* [Dataset extract]

┄┄┄┄┄┄┄┄┄┄┄┄┄┄┄┄┄┄┄┄

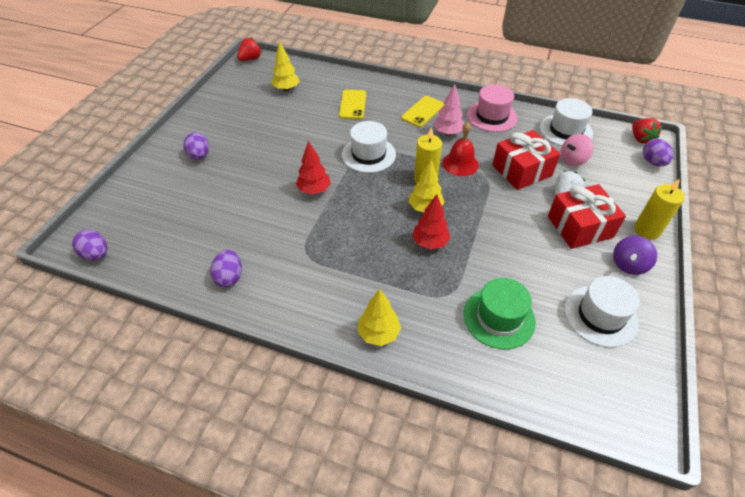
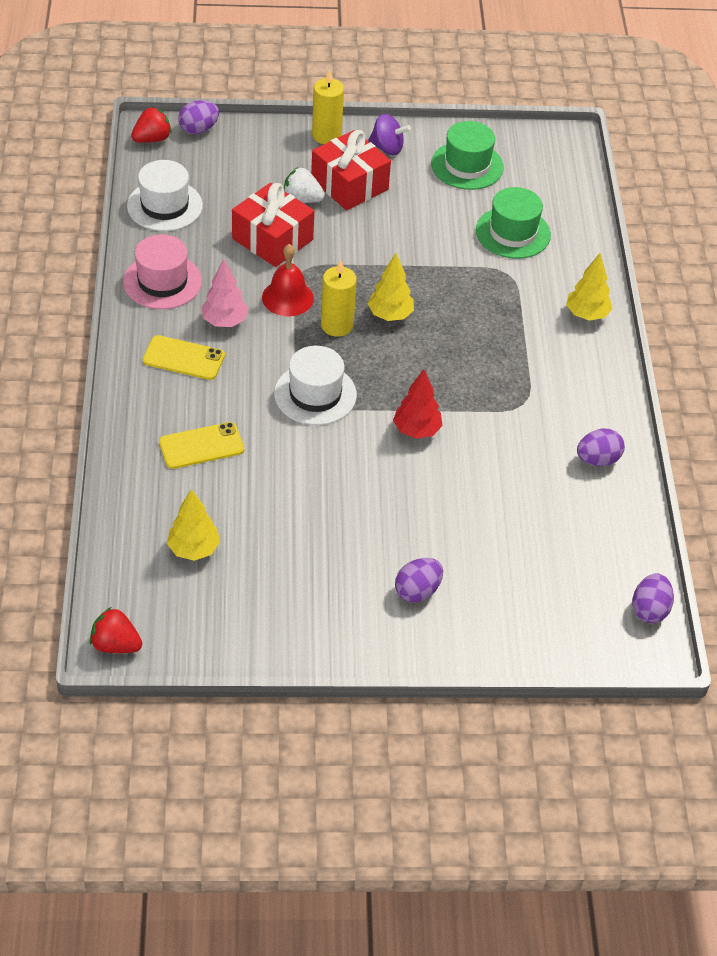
camera: 115 degrees left, 0 degrees up
red tree [412,194,450,249] -> none
pink spinning top [561,134,593,166] -> none
white hat [565,276,640,347] -> green hat [431,121,504,190]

┄┄┄┄┄┄┄┄┄┄┄┄┄┄┄┄┄┄┄┄

Transcribe the whole listing exactly but exclude images.

camera: 115 degrees left, 0 degrees up
red tree [412,194,450,249] -> none
pink spinning top [561,134,593,166] -> none
white hat [565,276,640,347] -> green hat [431,121,504,190]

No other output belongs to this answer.